--- begin Data supplied ---

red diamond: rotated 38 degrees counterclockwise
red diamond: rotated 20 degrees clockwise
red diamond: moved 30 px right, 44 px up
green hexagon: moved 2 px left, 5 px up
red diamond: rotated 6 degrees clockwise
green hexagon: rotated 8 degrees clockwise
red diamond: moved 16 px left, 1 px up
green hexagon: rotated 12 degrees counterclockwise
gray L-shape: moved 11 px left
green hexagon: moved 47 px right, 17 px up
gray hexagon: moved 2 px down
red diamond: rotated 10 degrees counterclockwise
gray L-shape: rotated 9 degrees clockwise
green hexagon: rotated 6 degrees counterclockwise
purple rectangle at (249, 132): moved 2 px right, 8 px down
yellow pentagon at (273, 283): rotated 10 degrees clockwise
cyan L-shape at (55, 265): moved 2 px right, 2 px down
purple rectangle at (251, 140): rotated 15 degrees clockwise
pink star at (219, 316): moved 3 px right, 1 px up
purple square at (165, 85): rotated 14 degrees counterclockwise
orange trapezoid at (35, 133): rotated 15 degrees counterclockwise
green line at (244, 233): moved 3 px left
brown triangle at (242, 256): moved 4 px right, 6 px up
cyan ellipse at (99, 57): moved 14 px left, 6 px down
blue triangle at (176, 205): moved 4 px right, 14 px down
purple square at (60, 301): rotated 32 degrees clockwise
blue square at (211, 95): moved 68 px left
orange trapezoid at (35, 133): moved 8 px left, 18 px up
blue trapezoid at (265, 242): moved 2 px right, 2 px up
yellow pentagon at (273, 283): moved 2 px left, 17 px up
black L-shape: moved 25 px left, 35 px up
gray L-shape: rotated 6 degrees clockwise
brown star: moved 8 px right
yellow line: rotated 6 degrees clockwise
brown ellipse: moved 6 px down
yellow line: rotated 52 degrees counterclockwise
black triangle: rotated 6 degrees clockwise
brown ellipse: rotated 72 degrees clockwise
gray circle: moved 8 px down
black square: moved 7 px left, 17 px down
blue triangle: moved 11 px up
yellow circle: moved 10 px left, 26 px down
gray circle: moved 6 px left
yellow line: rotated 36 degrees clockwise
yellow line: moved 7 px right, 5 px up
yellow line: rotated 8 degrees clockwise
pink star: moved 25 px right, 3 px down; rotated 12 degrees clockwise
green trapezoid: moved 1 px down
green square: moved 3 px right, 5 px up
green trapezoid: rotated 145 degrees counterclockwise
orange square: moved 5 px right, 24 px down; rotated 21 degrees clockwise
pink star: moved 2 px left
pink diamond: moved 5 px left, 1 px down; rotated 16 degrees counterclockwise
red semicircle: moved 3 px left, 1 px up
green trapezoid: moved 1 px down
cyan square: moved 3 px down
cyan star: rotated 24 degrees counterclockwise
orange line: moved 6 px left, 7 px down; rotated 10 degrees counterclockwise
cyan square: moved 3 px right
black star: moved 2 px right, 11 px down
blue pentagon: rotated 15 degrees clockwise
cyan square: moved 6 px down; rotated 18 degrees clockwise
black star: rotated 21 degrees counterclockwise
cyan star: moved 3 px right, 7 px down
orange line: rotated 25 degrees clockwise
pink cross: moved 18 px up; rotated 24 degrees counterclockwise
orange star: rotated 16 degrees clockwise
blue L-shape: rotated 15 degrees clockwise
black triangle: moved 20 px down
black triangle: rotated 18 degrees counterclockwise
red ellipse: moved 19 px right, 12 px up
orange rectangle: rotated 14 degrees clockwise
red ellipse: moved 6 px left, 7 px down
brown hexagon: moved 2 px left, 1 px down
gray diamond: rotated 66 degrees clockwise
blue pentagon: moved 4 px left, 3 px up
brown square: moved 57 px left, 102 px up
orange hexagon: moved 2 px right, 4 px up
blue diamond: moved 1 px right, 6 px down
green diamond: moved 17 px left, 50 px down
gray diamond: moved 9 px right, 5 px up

--- end Data supplied ---

Job:
Rewrite every item above, swapping "diamond" for "rhombus" wherever it occurs and leaving everything else unchanged.

Exercise result:
red rhombus: rotated 38 degrees counterclockwise
red rhombus: rotated 20 degrees clockwise
red rhombus: moved 30 px right, 44 px up
green hexagon: moved 2 px left, 5 px up
red rhombus: rotated 6 degrees clockwise
green hexagon: rotated 8 degrees clockwise
red rhombus: moved 16 px left, 1 px up
green hexagon: rotated 12 degrees counterclockwise
gray L-shape: moved 11 px left
green hexagon: moved 47 px right, 17 px up
gray hexagon: moved 2 px down
red rhombus: rotated 10 degrees counterclockwise
gray L-shape: rotated 9 degrees clockwise
green hexagon: rotated 6 degrees counterclockwise
purple rectangle at (249, 132): moved 2 px right, 8 px down
yellow pentagon at (273, 283): rotated 10 degrees clockwise
cyan L-shape at (55, 265): moved 2 px right, 2 px down
purple rectangle at (251, 140): rotated 15 degrees clockwise
pink star at (219, 316): moved 3 px right, 1 px up
purple square at (165, 85): rotated 14 degrees counterclockwise
orange trapezoid at (35, 133): rotated 15 degrees counterclockwise
green line at (244, 233): moved 3 px left
brown triangle at (242, 256): moved 4 px right, 6 px up
cyan ellipse at (99, 57): moved 14 px left, 6 px down
blue triangle at (176, 205): moved 4 px right, 14 px down
purple square at (60, 301): rotated 32 degrees clockwise
blue square at (211, 95): moved 68 px left
orange trapezoid at (35, 133): moved 8 px left, 18 px up
blue trapezoid at (265, 242): moved 2 px right, 2 px up
yellow pentagon at (273, 283): moved 2 px left, 17 px up
black L-shape: moved 25 px left, 35 px up
gray L-shape: rotated 6 degrees clockwise
brown star: moved 8 px right
yellow line: rotated 6 degrees clockwise
brown ellipse: moved 6 px down
yellow line: rotated 52 degrees counterclockwise
black triangle: rotated 6 degrees clockwise
brown ellipse: rotated 72 degrees clockwise
gray circle: moved 8 px down
black square: moved 7 px left, 17 px down
blue triangle: moved 11 px up
yellow circle: moved 10 px left, 26 px down
gray circle: moved 6 px left
yellow line: rotated 36 degrees clockwise
yellow line: moved 7 px right, 5 px up
yellow line: rotated 8 degrees clockwise
pink star: moved 25 px right, 3 px down; rotated 12 degrees clockwise
green trapezoid: moved 1 px down
green square: moved 3 px right, 5 px up
green trapezoid: rotated 145 degrees counterclockwise
orange square: moved 5 px right, 24 px down; rotated 21 degrees clockwise
pink star: moved 2 px left
pink rhombus: moved 5 px left, 1 px down; rotated 16 degrees counterclockwise
red semicircle: moved 3 px left, 1 px up
green trapezoid: moved 1 px down
cyan square: moved 3 px down
cyan star: rotated 24 degrees counterclockwise
orange line: moved 6 px left, 7 px down; rotated 10 degrees counterclockwise
cyan square: moved 3 px right
black star: moved 2 px right, 11 px down
blue pentagon: rotated 15 degrees clockwise
cyan square: moved 6 px down; rotated 18 degrees clockwise
black star: rotated 21 degrees counterclockwise
cyan star: moved 3 px right, 7 px down
orange line: rotated 25 degrees clockwise
pink cross: moved 18 px up; rotated 24 degrees counterclockwise
orange star: rotated 16 degrees clockwise
blue L-shape: rotated 15 degrees clockwise
black triangle: moved 20 px down
black triangle: rotated 18 degrees counterclockwise
red ellipse: moved 19 px right, 12 px up
orange rectangle: rotated 14 degrees clockwise
red ellipse: moved 6 px left, 7 px down
brown hexagon: moved 2 px left, 1 px down
gray rhombus: rotated 66 degrees clockwise
blue pentagon: moved 4 px left, 3 px up
brown square: moved 57 px left, 102 px up
orange hexagon: moved 2 px right, 4 px up
blue rhombus: moved 1 px right, 6 px down
green rhombus: moved 17 px left, 50 px down
gray rhombus: moved 9 px right, 5 px up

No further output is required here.